▸ Description of the task: Please return every line of the records below that contains the word "schottky".

#####

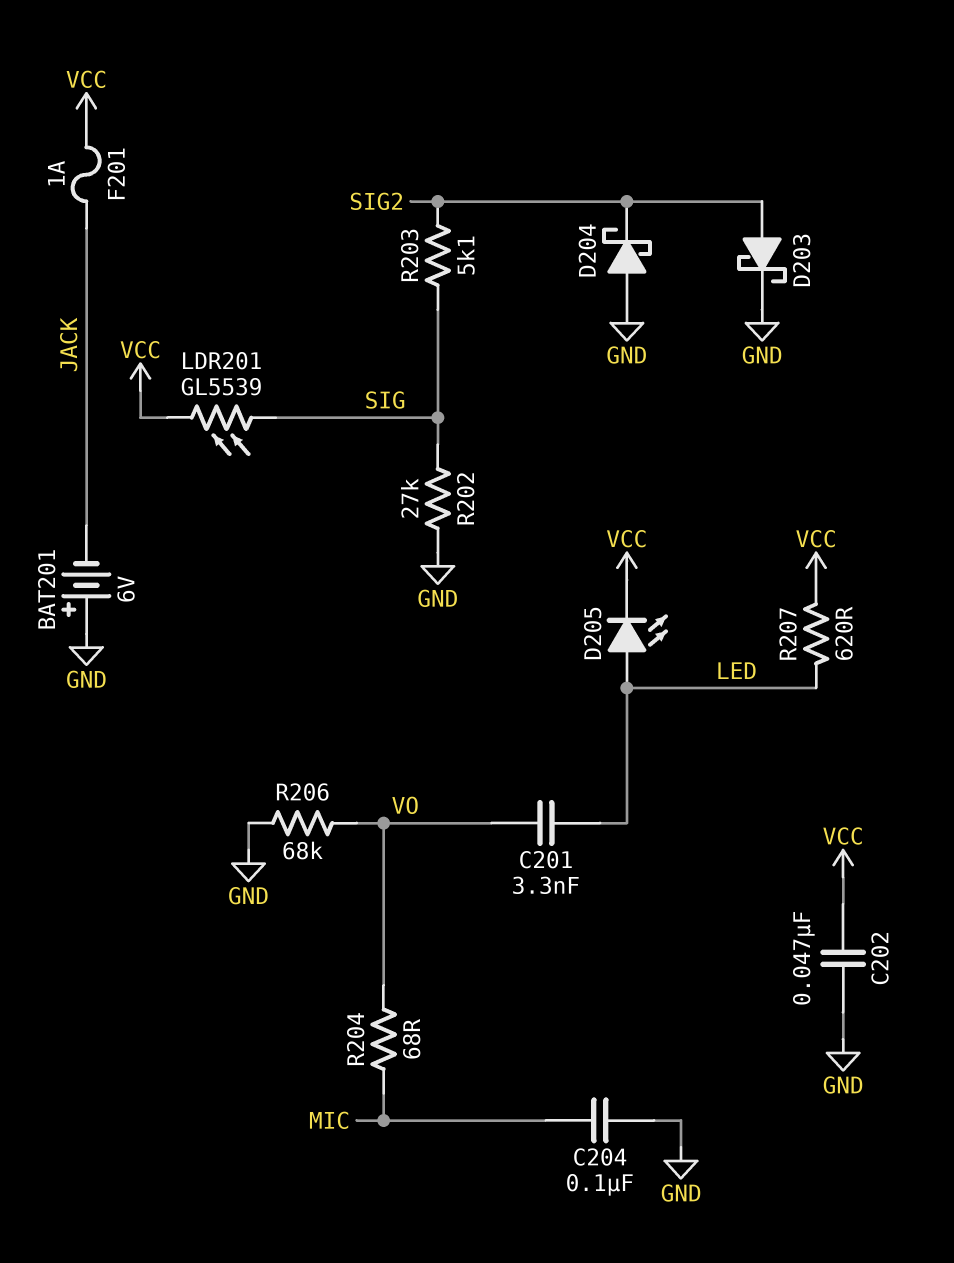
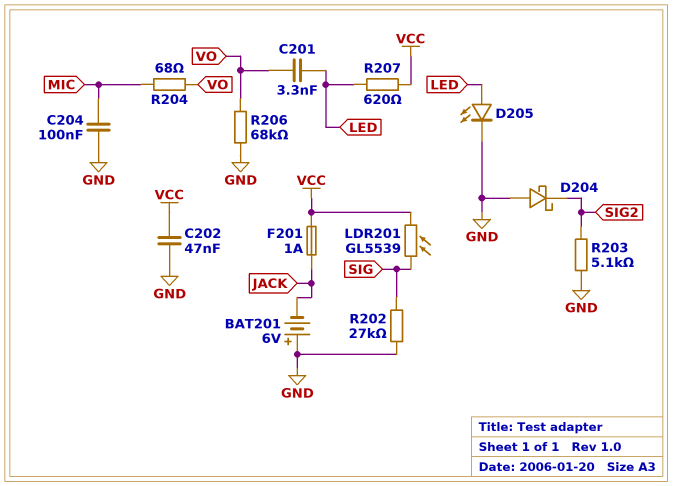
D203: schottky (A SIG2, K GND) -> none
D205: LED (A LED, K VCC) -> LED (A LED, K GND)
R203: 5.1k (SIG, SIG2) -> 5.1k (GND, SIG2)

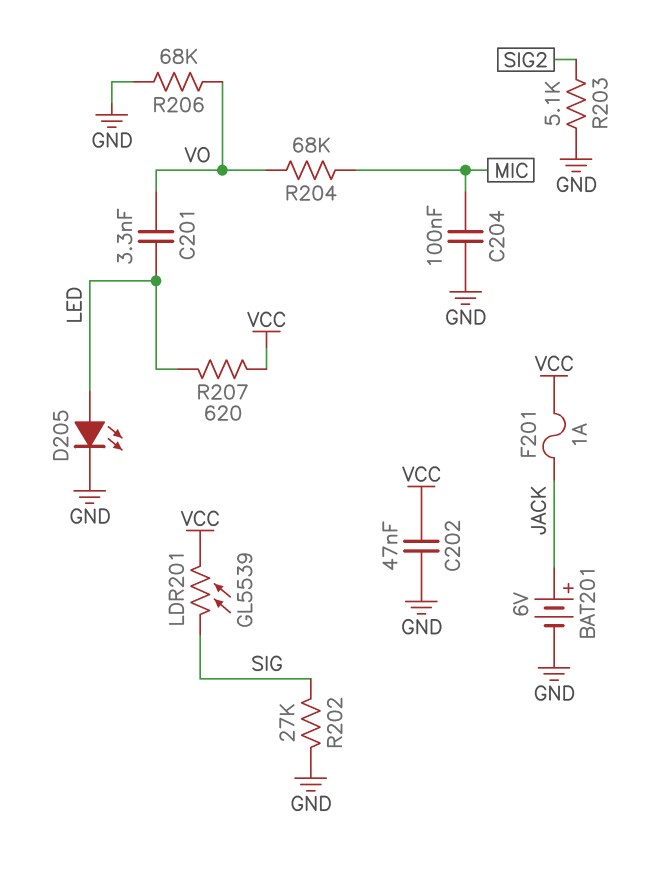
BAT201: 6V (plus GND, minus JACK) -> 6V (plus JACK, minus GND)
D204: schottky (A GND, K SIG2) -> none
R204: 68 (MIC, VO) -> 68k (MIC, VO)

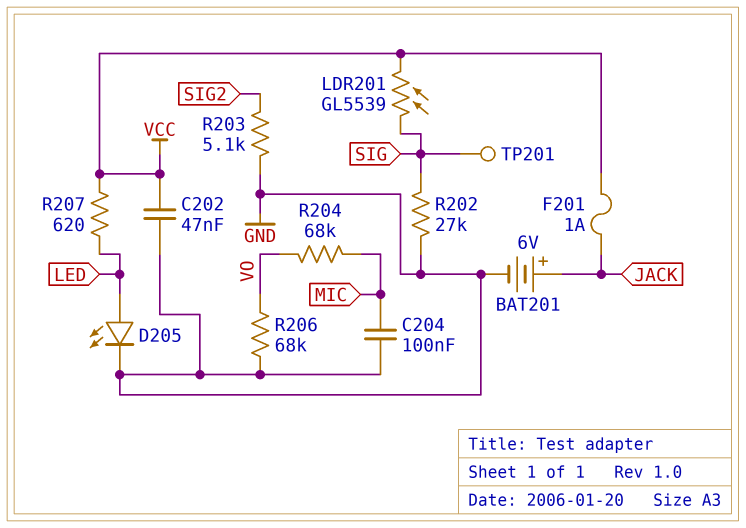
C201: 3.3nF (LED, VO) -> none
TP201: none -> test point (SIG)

#####

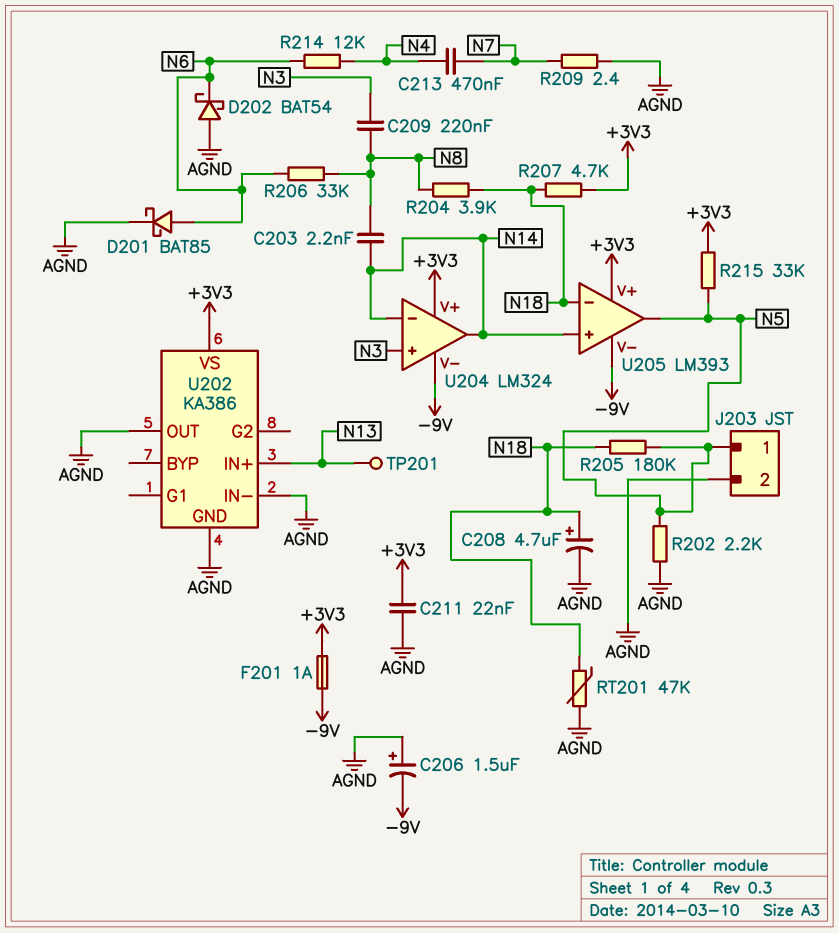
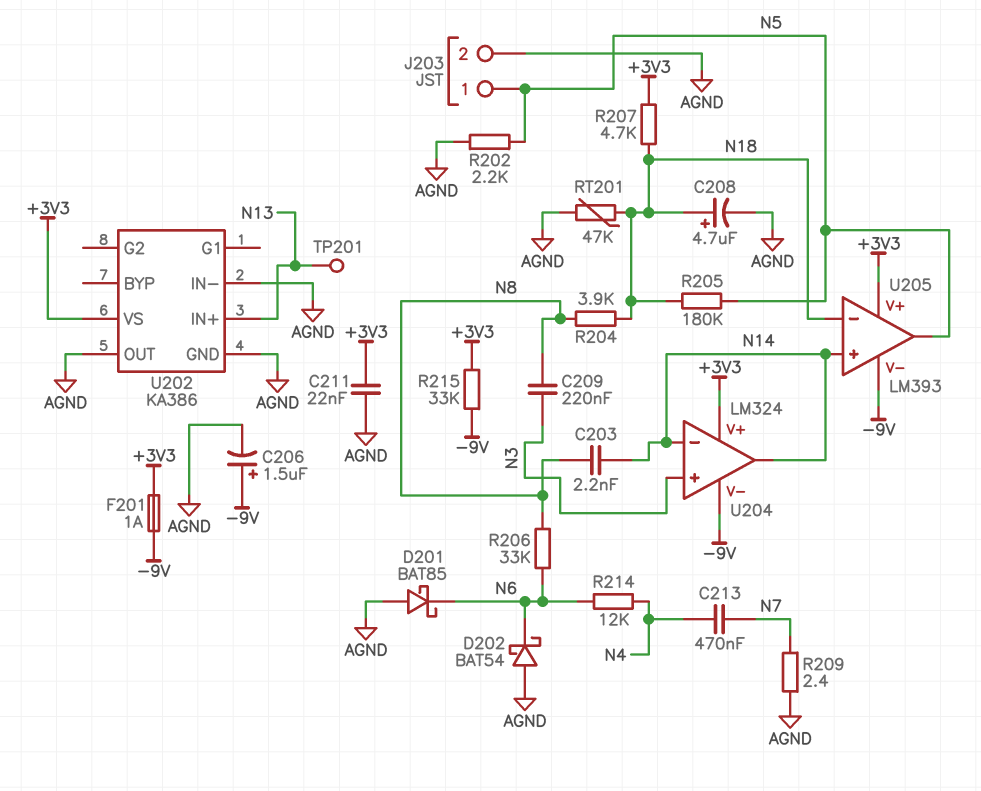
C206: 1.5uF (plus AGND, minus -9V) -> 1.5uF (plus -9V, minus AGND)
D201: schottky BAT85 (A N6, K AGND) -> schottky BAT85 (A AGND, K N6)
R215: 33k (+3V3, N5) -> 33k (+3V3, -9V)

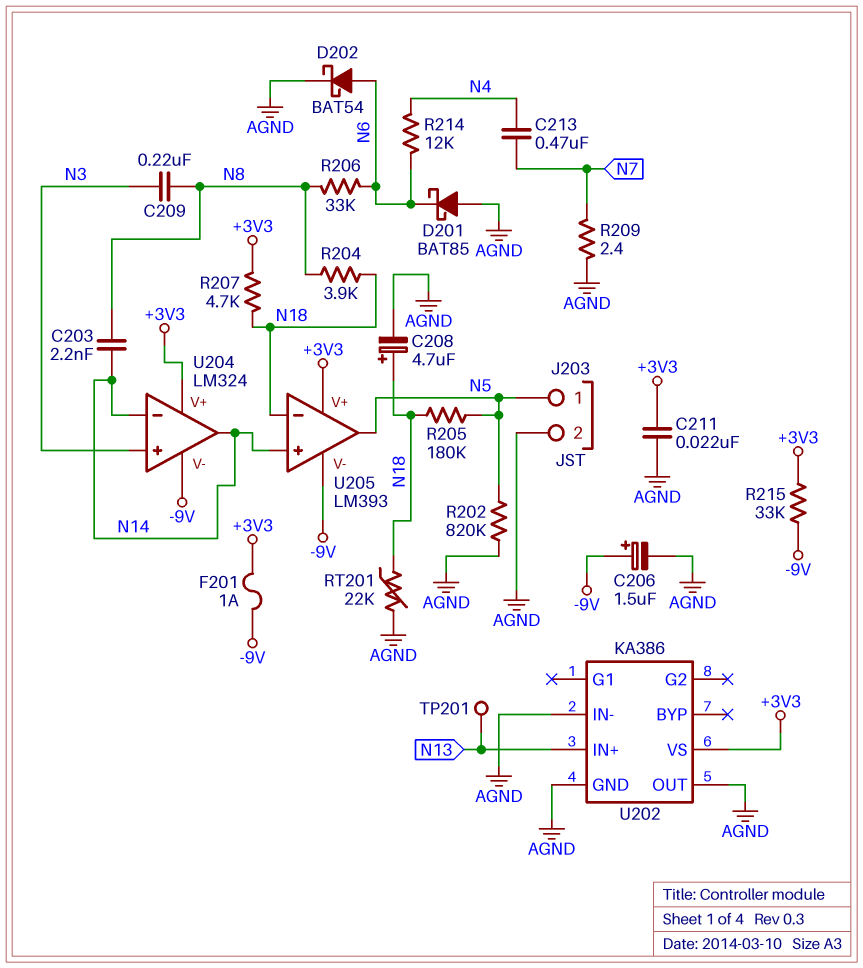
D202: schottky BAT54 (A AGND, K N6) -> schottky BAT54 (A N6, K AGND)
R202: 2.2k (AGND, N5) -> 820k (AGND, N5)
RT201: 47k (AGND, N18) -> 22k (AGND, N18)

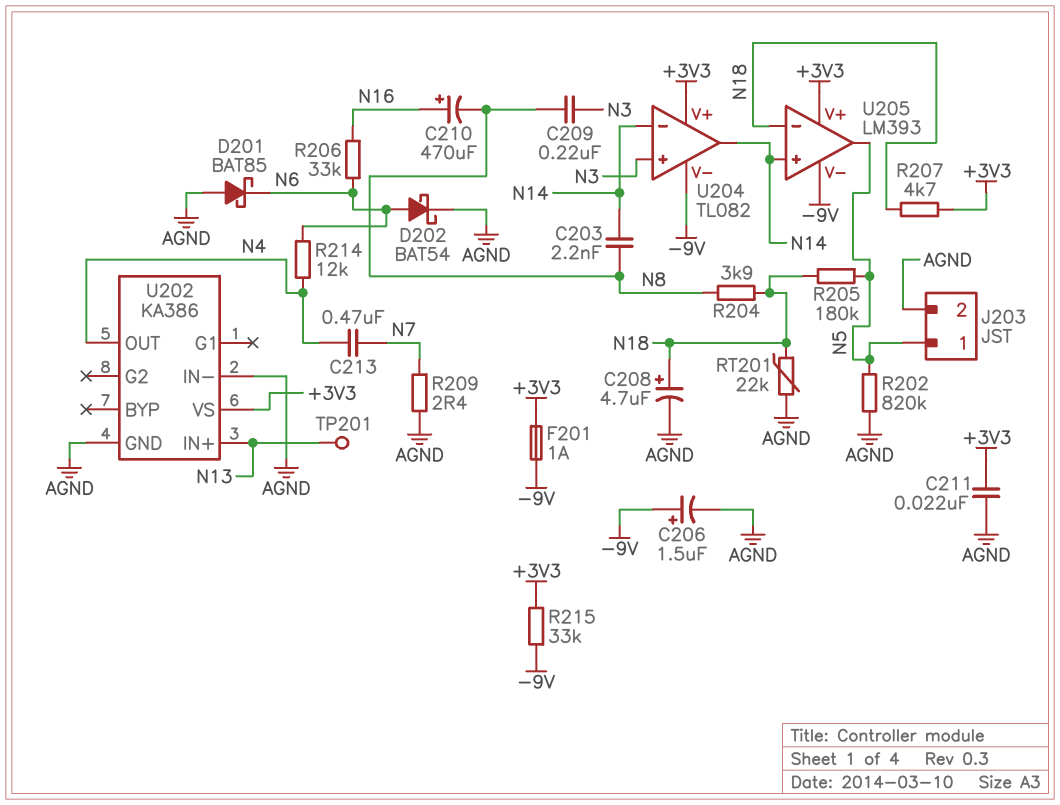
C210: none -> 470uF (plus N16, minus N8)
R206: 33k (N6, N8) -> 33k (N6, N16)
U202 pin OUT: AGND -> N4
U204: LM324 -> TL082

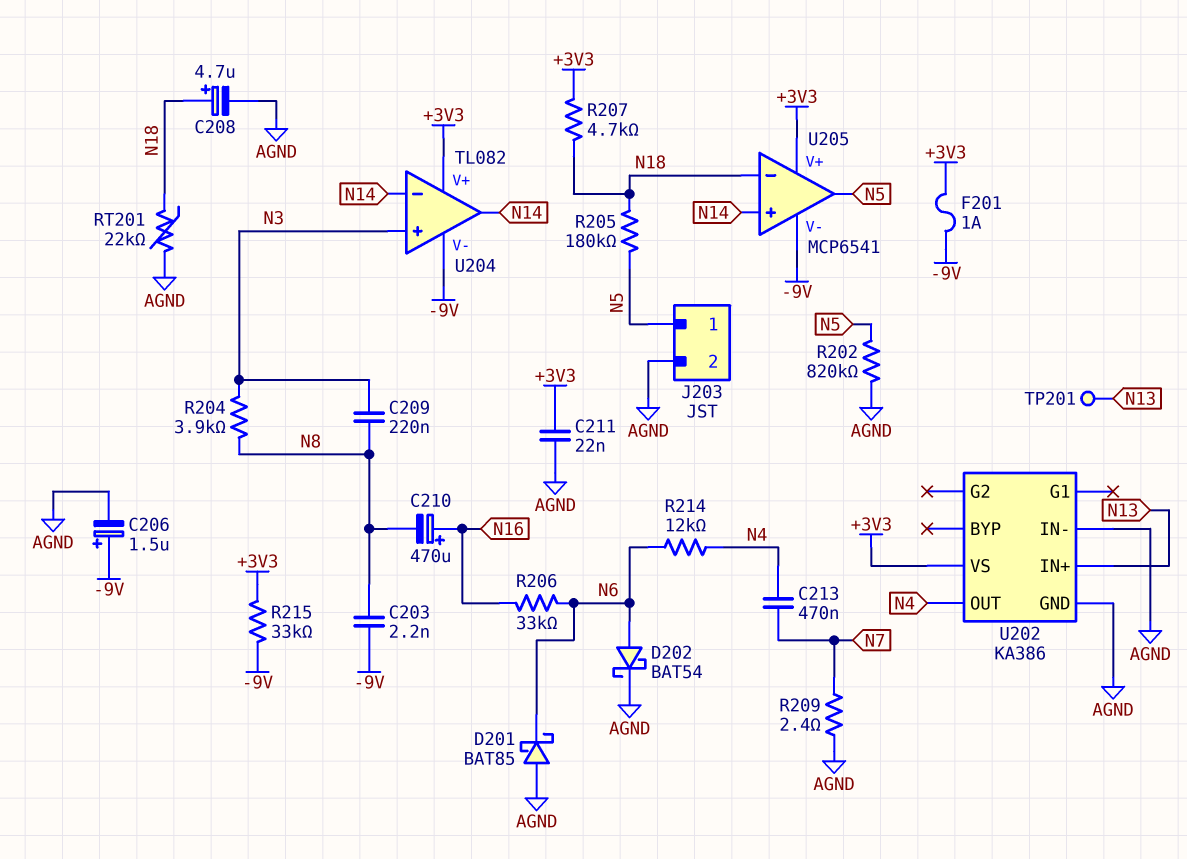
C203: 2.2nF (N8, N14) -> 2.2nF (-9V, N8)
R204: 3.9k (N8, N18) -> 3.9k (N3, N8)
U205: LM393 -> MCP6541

#####

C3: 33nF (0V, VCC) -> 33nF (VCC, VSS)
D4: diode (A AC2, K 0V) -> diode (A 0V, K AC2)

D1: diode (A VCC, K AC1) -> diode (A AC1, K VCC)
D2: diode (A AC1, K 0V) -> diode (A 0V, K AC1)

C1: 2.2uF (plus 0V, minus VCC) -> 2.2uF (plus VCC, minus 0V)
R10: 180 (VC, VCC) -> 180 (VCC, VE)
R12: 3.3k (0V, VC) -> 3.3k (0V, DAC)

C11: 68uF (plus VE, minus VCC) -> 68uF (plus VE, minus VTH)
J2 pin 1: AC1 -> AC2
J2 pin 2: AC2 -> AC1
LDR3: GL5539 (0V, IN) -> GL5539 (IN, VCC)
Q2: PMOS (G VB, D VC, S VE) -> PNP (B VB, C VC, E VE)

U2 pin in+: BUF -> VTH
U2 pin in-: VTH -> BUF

#####

▸ Response for this exercise:
D203: schottky (A SIG2, K GND) -> none
D204: schottky (A GND, K SIG2) -> none
D201: schottky BAT85 (A N6, K AGND) -> schottky BAT85 (A AGND, K N6)
D202: schottky BAT54 (A AGND, K N6) -> schottky BAT54 (A N6, K AGND)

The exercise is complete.